Pull out every line of the records below that contains the string "tuplet", matching case exactly.
--- begin MATERIAL FOR THIS TASK ---
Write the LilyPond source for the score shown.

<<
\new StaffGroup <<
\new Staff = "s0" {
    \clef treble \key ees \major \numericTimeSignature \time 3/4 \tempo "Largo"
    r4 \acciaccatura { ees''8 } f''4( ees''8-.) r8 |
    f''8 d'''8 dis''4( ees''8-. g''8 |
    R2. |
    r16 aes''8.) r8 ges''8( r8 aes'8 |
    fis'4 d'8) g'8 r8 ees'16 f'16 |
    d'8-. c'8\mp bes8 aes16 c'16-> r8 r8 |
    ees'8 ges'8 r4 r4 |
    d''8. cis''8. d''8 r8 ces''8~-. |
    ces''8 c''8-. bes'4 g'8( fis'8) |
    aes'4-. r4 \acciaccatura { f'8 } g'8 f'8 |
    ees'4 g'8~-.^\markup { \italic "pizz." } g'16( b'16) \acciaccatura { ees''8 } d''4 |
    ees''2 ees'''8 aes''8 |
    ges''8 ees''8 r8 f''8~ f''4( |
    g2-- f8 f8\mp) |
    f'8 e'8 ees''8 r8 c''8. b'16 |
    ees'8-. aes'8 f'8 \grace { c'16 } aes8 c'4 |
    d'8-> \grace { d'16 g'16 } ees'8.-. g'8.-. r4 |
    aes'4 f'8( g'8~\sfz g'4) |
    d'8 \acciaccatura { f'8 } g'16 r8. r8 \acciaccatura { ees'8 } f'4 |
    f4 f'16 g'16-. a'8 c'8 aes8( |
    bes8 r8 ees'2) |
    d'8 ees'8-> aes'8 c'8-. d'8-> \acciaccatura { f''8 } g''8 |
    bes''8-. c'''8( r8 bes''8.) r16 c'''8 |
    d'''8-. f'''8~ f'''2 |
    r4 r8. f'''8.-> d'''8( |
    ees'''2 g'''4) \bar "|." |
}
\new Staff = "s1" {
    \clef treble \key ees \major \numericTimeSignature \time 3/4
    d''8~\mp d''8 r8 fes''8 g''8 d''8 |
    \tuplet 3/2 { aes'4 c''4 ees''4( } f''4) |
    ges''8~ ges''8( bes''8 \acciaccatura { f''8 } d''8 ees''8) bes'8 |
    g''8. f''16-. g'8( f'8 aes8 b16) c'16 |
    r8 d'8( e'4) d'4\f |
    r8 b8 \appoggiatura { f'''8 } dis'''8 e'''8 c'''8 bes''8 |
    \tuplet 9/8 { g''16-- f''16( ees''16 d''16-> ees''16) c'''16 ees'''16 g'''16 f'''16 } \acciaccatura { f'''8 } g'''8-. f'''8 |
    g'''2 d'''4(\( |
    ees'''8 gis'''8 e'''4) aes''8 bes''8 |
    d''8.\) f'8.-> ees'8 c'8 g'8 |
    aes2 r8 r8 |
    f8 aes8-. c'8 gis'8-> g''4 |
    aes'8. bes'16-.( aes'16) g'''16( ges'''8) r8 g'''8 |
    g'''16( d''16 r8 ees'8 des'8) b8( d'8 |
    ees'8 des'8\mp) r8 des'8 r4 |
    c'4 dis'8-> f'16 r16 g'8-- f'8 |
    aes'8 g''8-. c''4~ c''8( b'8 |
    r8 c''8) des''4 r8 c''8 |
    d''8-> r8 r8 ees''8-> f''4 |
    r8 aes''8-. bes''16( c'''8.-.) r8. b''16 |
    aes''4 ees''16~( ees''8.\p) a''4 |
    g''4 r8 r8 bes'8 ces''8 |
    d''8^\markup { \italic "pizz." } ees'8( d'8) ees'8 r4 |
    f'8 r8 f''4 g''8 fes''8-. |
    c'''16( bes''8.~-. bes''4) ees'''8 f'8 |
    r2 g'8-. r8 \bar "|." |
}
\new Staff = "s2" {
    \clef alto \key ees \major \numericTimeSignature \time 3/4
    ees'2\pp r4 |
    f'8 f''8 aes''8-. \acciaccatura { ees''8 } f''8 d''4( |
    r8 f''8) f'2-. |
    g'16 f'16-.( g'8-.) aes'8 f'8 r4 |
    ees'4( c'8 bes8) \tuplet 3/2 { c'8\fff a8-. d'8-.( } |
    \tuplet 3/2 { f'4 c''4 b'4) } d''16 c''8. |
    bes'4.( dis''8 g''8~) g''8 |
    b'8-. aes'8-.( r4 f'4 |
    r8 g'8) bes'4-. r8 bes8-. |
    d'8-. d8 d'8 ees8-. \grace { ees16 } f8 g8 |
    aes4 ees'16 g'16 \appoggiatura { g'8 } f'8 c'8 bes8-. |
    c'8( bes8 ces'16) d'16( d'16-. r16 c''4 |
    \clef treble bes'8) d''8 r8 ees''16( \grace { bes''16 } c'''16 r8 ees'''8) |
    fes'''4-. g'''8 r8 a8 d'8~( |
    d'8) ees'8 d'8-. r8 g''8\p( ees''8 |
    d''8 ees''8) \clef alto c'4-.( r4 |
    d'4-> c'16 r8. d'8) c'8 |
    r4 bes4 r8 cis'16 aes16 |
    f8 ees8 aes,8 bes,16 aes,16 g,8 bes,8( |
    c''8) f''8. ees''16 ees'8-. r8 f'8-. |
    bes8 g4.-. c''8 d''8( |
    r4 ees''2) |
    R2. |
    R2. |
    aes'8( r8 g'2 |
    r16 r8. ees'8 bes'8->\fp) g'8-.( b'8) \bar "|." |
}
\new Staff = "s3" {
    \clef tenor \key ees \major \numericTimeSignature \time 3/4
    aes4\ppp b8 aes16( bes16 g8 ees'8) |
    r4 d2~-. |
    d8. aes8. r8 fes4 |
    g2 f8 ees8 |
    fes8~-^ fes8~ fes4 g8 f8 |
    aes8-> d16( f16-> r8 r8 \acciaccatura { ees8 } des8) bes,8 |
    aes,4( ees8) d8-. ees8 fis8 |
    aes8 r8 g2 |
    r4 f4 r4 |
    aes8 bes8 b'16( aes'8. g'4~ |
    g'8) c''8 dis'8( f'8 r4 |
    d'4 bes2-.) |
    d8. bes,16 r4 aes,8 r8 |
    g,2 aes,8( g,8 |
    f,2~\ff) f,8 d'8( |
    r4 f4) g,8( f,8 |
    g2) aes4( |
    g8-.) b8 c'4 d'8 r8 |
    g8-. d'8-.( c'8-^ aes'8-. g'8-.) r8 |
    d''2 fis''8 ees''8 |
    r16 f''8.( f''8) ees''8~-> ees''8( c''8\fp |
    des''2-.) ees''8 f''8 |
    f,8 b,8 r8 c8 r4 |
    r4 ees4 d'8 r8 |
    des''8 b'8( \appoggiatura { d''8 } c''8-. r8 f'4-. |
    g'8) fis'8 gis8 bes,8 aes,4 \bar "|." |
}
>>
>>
--- end MATERIAL FOR THIS TASK ---
WORKED ANSWER ->
    \tuplet 3/2 { aes'4 c''4 ees''4( } f''4) |
    \tuplet 9/8 { g''16-- f''16( ees''16 d''16-> ees''16) c'''16 ees'''16 g'''16 f'''16 } \acciaccatura { f'''8 } g'''8-. f'''8 |
    ees'4( c'8 bes8) \tuplet 3/2 { c'8\fff a8-. d'8-.( } |
    \tuplet 3/2 { f'4 c''4 b'4) } d''16 c''8. |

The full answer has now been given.